→ **GIVEN TASK**:
Show every line of the items that contains the word "counterclockwise", copying each line in full.

→ **DATA FOR THE TASK**:
==================================================

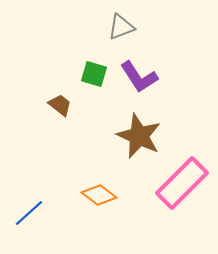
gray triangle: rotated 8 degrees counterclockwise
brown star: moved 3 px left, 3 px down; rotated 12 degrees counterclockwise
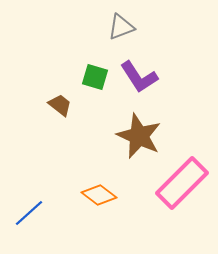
green square: moved 1 px right, 3 px down
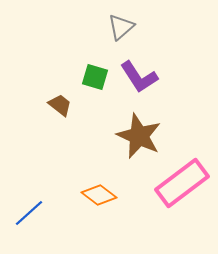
gray triangle: rotated 20 degrees counterclockwise
pink rectangle: rotated 8 degrees clockwise
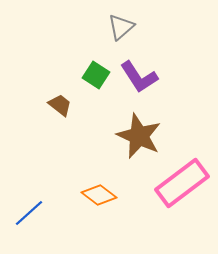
green square: moved 1 px right, 2 px up; rotated 16 degrees clockwise
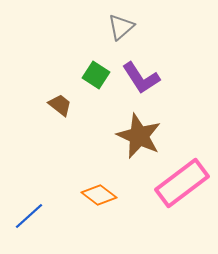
purple L-shape: moved 2 px right, 1 px down
blue line: moved 3 px down
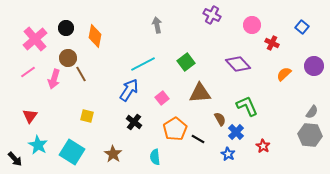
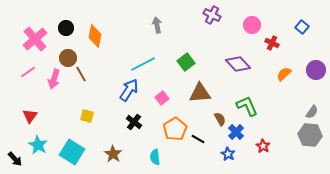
purple circle: moved 2 px right, 4 px down
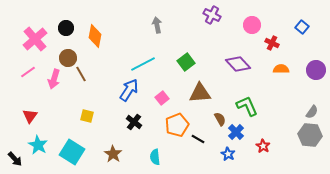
orange semicircle: moved 3 px left, 5 px up; rotated 42 degrees clockwise
orange pentagon: moved 2 px right, 4 px up; rotated 10 degrees clockwise
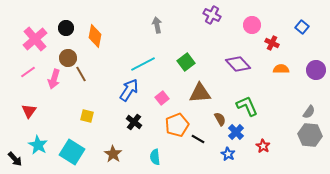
gray semicircle: moved 3 px left
red triangle: moved 1 px left, 5 px up
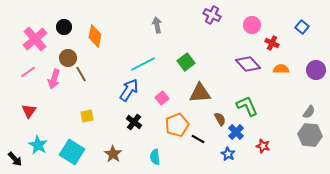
black circle: moved 2 px left, 1 px up
purple diamond: moved 10 px right
yellow square: rotated 24 degrees counterclockwise
red star: rotated 16 degrees counterclockwise
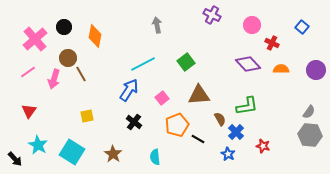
brown triangle: moved 1 px left, 2 px down
green L-shape: rotated 105 degrees clockwise
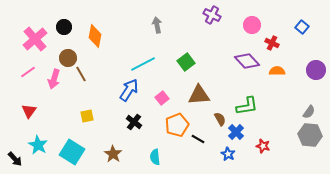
purple diamond: moved 1 px left, 3 px up
orange semicircle: moved 4 px left, 2 px down
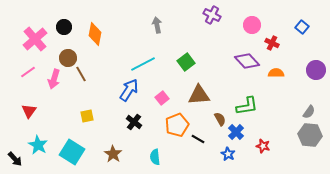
orange diamond: moved 2 px up
orange semicircle: moved 1 px left, 2 px down
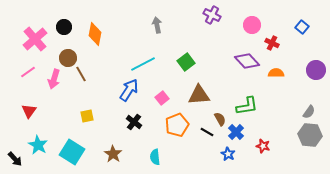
black line: moved 9 px right, 7 px up
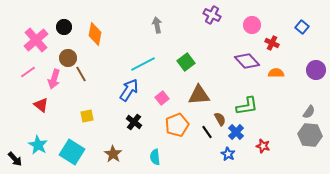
pink cross: moved 1 px right, 1 px down
red triangle: moved 12 px right, 6 px up; rotated 28 degrees counterclockwise
black line: rotated 24 degrees clockwise
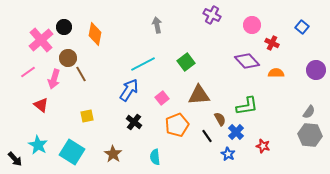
pink cross: moved 5 px right
black line: moved 4 px down
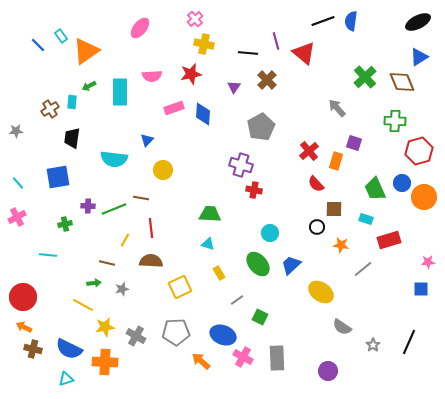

==================================================

→ **RESULT FOR THIS TASK**:
gray triangle: rotated 8 degrees counterclockwise
brown star: moved 3 px left, 3 px down; rotated 12 degrees counterclockwise
gray triangle: rotated 20 degrees counterclockwise
yellow square: rotated 24 degrees counterclockwise
red star: rotated 16 degrees counterclockwise
red triangle: moved 12 px right, 6 px up; rotated 28 degrees counterclockwise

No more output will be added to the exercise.